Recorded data
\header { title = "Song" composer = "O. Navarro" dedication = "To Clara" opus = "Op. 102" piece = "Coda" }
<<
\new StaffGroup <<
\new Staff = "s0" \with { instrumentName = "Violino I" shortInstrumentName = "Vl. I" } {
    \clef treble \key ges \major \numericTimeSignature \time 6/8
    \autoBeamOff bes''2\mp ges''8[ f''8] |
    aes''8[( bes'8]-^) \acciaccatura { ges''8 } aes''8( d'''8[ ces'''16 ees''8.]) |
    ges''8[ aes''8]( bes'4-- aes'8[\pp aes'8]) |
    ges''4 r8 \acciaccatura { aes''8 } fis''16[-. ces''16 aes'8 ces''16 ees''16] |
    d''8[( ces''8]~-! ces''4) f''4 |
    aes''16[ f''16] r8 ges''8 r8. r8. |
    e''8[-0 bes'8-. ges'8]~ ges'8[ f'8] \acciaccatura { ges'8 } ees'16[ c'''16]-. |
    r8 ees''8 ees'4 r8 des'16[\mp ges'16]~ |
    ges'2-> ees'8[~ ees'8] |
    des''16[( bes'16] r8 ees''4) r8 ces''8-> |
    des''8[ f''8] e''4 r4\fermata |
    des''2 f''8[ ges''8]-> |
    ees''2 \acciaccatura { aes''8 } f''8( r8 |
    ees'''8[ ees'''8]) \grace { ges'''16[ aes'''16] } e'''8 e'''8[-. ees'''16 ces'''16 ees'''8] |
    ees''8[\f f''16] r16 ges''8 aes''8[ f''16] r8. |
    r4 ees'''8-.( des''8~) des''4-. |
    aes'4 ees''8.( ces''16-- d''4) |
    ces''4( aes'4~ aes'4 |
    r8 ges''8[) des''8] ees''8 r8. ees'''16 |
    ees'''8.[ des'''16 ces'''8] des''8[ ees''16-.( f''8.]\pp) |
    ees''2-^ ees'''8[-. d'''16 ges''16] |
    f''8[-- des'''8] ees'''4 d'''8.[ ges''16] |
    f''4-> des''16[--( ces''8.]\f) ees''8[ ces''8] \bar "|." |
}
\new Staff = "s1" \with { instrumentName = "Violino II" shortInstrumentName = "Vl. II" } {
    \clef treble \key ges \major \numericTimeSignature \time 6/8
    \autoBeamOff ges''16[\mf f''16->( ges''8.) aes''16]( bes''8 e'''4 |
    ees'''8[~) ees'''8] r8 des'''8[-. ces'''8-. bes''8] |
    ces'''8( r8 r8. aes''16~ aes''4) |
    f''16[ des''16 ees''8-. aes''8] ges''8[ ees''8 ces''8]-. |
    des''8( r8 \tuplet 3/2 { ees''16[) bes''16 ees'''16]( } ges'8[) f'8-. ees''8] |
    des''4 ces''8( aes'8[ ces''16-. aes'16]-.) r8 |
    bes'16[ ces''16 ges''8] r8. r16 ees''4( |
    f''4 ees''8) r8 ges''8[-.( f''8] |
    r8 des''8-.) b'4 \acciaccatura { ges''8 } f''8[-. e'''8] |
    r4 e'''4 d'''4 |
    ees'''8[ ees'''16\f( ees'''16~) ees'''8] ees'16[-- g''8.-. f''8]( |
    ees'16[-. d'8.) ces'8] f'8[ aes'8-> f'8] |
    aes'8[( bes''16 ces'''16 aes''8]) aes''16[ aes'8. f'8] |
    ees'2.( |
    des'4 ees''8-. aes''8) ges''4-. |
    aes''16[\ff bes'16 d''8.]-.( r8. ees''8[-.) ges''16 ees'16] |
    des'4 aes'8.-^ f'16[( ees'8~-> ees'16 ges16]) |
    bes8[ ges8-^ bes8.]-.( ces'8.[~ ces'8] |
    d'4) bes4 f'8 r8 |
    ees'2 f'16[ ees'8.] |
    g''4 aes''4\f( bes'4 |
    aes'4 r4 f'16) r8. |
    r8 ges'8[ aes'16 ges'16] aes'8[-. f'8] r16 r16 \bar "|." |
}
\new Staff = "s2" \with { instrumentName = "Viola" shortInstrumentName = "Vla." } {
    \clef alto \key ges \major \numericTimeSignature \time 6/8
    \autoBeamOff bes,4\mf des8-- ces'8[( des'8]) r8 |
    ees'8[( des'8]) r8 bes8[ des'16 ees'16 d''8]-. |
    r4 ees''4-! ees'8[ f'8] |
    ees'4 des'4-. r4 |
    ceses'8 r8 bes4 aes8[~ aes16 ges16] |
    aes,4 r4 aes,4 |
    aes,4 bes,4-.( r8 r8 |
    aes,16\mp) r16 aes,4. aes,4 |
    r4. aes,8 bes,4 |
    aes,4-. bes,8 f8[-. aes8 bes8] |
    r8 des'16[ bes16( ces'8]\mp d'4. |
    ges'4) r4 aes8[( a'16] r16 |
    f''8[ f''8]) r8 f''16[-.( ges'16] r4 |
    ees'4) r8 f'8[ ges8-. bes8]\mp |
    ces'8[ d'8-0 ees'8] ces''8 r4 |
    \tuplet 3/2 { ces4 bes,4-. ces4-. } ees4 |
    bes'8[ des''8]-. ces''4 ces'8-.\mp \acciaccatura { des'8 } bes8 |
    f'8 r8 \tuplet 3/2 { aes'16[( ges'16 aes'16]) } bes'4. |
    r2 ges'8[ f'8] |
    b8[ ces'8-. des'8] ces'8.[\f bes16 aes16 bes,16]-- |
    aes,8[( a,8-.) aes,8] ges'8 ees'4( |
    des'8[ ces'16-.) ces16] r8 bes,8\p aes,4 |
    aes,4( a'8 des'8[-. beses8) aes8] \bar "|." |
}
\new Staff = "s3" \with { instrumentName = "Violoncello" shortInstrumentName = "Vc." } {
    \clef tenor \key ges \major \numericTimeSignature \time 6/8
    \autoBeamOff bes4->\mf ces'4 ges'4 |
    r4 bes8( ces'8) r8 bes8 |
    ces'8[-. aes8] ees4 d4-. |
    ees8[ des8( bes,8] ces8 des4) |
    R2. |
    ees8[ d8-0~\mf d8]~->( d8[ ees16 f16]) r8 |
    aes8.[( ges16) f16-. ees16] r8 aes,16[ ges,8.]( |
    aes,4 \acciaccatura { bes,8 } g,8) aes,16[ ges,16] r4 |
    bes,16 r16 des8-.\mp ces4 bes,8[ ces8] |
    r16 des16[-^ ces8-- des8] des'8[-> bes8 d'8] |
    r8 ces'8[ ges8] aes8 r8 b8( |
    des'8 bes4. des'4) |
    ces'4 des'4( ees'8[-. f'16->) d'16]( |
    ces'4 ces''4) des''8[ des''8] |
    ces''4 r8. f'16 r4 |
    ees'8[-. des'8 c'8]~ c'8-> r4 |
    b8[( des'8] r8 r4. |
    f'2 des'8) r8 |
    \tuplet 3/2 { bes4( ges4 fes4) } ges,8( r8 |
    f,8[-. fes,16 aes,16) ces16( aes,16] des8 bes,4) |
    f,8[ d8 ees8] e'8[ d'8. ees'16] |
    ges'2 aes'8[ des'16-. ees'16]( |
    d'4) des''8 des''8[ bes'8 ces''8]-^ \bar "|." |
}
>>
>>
* * *
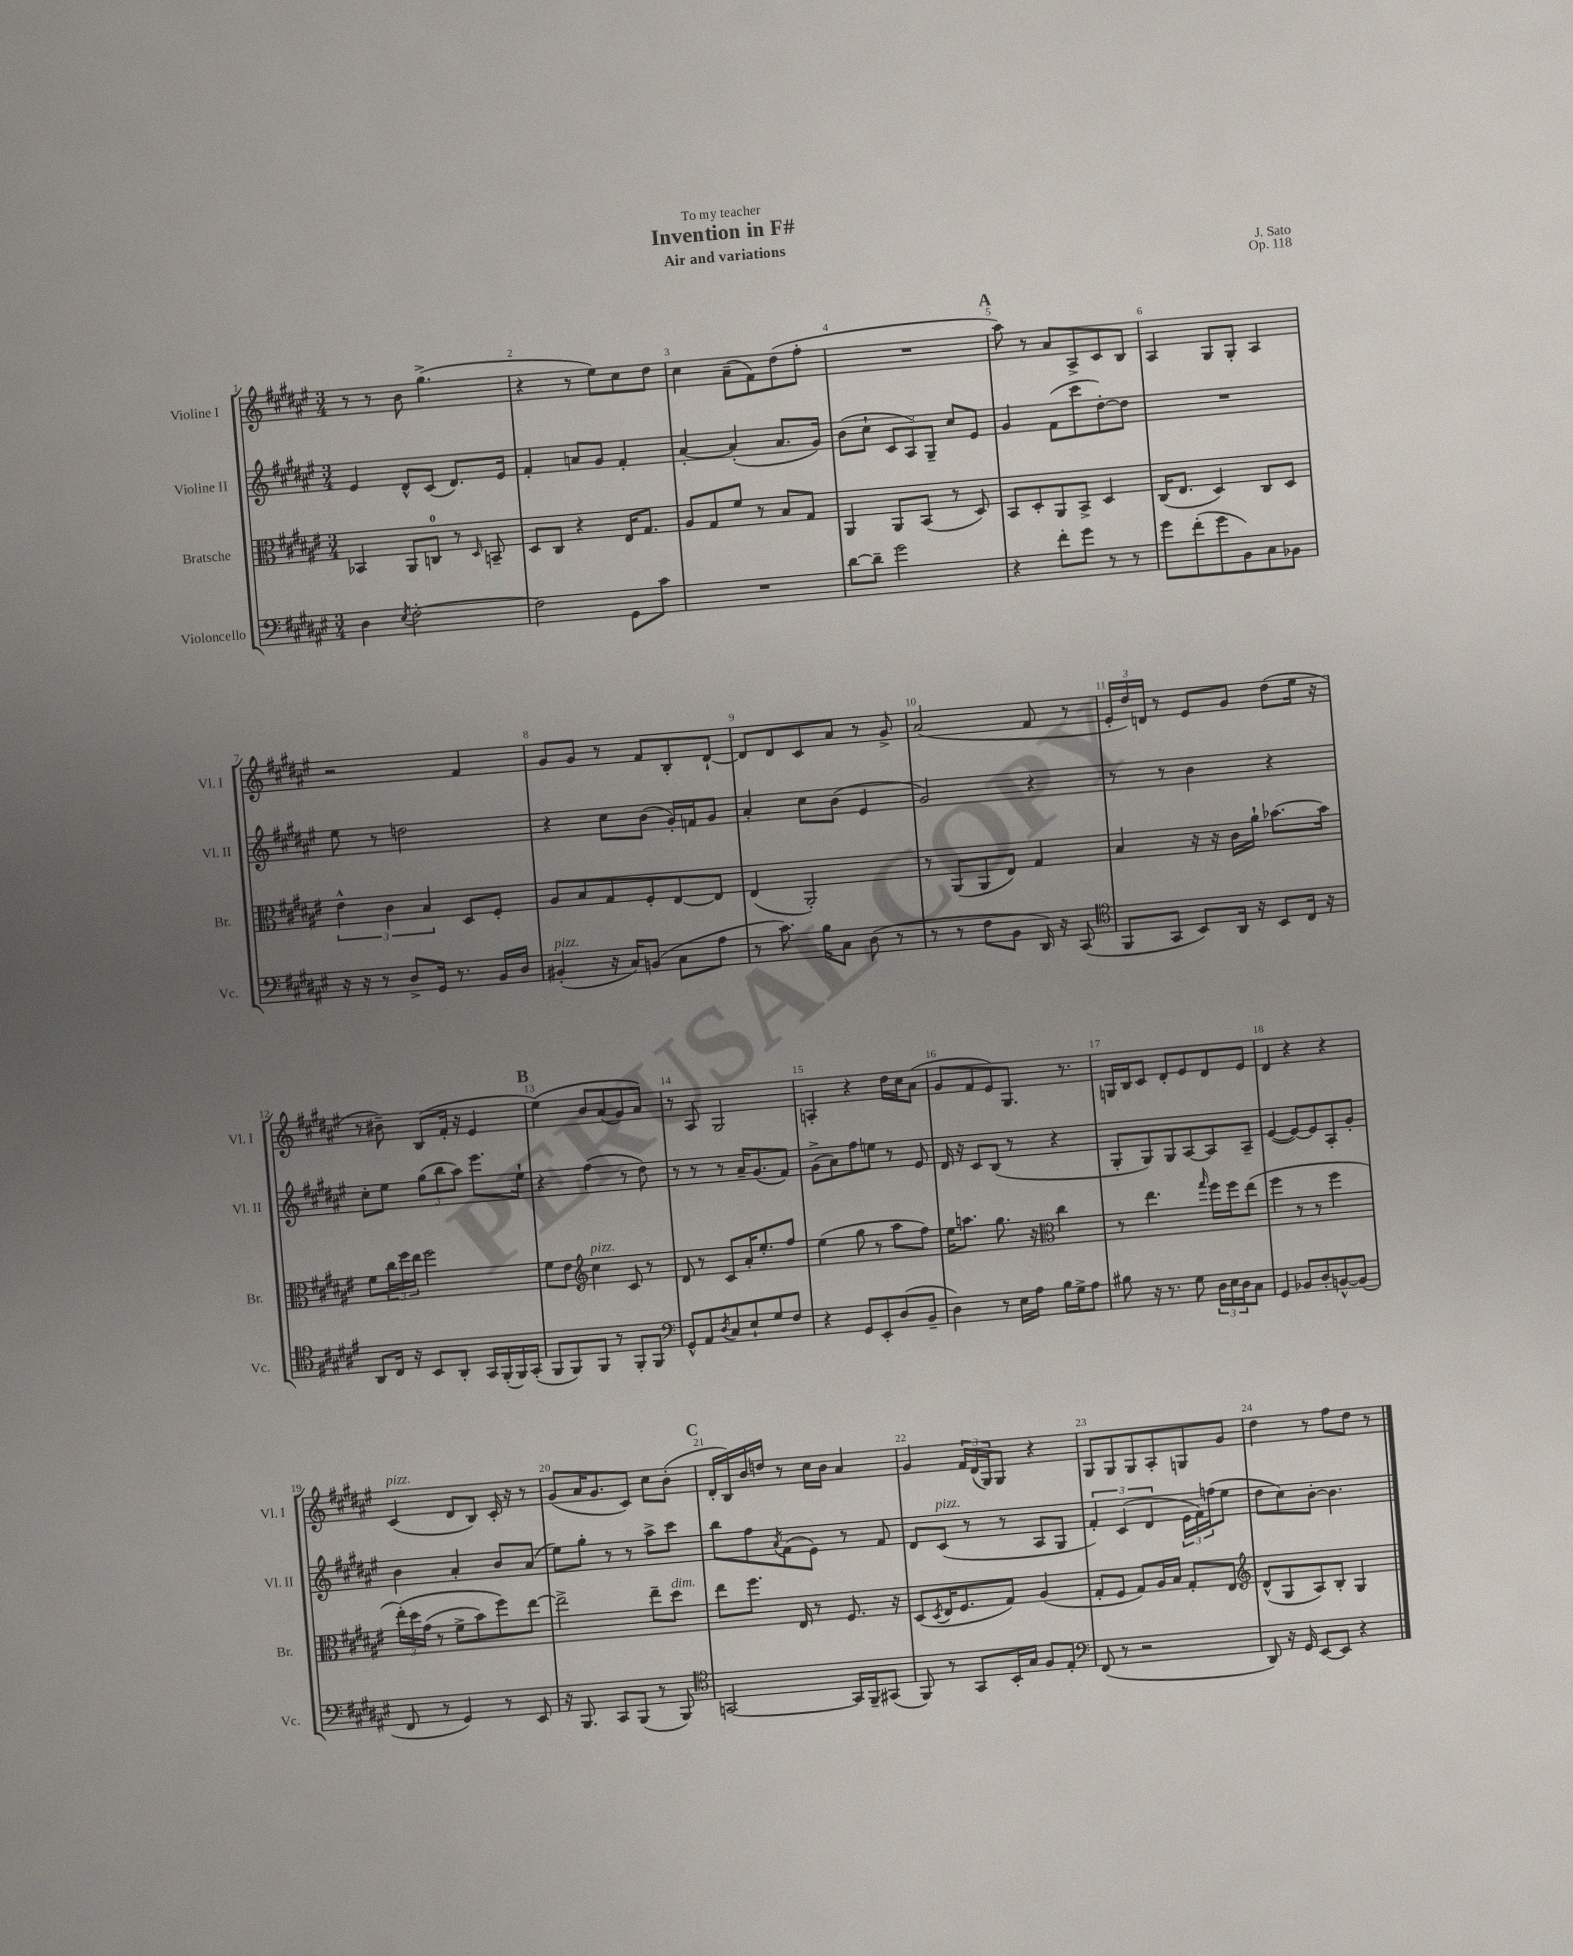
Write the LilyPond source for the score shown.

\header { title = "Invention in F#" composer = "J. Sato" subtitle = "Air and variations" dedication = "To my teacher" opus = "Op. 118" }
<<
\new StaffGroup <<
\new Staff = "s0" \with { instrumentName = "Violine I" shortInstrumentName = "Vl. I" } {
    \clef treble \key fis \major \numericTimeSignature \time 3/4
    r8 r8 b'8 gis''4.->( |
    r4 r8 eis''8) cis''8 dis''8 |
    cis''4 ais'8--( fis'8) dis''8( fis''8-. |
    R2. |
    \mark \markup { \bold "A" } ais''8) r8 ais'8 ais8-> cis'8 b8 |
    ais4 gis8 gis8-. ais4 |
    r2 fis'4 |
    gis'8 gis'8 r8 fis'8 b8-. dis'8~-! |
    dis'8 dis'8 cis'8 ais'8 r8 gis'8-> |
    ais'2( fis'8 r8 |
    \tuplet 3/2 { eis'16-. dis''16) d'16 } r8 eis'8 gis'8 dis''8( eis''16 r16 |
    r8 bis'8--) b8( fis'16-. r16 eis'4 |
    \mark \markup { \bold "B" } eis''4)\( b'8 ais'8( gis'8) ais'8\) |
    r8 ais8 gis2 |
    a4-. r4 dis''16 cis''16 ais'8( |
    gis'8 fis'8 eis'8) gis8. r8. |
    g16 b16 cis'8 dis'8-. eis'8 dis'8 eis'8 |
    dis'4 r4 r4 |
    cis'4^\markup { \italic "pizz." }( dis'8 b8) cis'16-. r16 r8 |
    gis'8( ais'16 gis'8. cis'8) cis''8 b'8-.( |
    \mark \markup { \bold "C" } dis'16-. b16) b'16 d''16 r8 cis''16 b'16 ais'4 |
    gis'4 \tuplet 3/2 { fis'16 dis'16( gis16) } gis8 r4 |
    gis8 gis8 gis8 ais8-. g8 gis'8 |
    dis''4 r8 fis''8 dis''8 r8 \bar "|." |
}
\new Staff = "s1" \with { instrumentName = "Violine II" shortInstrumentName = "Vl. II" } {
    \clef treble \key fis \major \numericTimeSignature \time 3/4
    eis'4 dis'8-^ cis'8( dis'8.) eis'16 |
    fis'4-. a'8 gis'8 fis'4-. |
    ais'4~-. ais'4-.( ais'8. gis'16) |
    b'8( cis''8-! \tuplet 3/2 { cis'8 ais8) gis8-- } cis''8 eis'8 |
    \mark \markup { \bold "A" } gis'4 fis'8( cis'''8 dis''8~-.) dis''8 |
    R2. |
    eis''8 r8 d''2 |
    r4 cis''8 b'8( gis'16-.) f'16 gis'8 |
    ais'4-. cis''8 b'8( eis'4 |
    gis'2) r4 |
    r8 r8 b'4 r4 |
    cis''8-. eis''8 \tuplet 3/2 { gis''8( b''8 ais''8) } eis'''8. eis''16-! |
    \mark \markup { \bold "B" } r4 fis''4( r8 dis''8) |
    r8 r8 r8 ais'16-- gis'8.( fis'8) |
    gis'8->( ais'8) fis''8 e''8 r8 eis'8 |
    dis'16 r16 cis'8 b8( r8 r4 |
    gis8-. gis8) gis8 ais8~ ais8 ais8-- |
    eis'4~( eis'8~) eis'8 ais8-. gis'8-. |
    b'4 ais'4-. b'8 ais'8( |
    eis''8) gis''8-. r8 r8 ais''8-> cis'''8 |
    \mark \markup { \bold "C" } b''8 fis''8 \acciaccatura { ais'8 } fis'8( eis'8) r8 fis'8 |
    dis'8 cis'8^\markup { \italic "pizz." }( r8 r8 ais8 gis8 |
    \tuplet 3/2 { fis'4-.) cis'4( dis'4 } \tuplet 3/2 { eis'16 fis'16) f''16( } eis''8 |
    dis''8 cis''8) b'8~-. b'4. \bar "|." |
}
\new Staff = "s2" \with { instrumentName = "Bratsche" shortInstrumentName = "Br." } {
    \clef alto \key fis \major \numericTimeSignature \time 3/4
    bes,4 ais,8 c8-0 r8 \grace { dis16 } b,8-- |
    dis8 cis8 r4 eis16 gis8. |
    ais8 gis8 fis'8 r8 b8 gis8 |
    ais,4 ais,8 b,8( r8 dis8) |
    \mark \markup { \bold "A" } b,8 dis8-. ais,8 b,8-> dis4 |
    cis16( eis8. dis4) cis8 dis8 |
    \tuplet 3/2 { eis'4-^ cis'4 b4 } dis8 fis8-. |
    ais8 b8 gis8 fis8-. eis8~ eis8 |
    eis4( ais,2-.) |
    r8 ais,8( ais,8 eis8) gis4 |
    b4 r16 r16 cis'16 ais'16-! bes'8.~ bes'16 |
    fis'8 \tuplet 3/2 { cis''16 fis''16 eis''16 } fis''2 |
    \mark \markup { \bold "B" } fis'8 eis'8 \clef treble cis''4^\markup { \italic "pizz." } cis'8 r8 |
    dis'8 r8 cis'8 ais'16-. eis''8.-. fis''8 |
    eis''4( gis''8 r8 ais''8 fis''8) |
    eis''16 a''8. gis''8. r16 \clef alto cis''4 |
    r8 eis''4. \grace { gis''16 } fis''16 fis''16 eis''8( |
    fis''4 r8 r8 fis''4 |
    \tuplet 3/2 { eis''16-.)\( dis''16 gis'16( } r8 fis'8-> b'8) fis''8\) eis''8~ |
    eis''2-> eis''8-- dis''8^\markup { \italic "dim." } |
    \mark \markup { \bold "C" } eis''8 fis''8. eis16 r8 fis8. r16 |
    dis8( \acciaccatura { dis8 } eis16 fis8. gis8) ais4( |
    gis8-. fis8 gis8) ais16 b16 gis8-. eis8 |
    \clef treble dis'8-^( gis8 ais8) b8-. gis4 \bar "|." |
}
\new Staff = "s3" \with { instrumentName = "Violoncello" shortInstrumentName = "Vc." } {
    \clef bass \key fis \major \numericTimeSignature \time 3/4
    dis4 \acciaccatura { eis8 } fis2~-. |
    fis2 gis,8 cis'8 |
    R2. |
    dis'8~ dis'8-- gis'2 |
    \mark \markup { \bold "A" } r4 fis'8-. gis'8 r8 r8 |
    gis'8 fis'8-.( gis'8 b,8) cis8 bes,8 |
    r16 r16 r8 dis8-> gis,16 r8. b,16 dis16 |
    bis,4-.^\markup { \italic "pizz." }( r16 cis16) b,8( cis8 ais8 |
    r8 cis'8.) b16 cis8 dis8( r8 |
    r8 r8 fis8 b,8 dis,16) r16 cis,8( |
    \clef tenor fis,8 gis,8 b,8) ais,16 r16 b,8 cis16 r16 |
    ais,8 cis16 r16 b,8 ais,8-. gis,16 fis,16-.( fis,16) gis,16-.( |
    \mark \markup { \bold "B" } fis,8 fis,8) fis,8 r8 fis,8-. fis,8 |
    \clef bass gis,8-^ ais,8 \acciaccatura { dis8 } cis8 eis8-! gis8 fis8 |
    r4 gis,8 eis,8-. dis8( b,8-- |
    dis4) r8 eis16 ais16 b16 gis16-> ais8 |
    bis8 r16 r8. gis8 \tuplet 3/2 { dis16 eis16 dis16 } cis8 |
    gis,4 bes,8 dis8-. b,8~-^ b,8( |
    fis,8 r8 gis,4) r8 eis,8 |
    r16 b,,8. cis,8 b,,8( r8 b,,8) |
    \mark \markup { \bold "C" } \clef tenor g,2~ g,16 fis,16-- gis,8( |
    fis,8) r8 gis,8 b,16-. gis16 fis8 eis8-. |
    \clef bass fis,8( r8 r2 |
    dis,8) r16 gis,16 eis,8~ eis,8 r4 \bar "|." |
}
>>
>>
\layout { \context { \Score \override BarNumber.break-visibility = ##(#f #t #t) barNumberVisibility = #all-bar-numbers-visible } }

Problem
Which lines in the data above contain the string "grace"? Copy each of those lines in full.

Result for this task
    ees'''8[ ees'''8]) \grace { ges'''16[ aes'''16] } e'''8 e'''8[-. ees'''16 ces'''16 ees'''8] |
    bes,4 ais,8 c8-0 r8 \grace { dis16 } b,8-- |
    r8 eis''4. \grace { gis''16 } fis''16 fis''16 eis''8( |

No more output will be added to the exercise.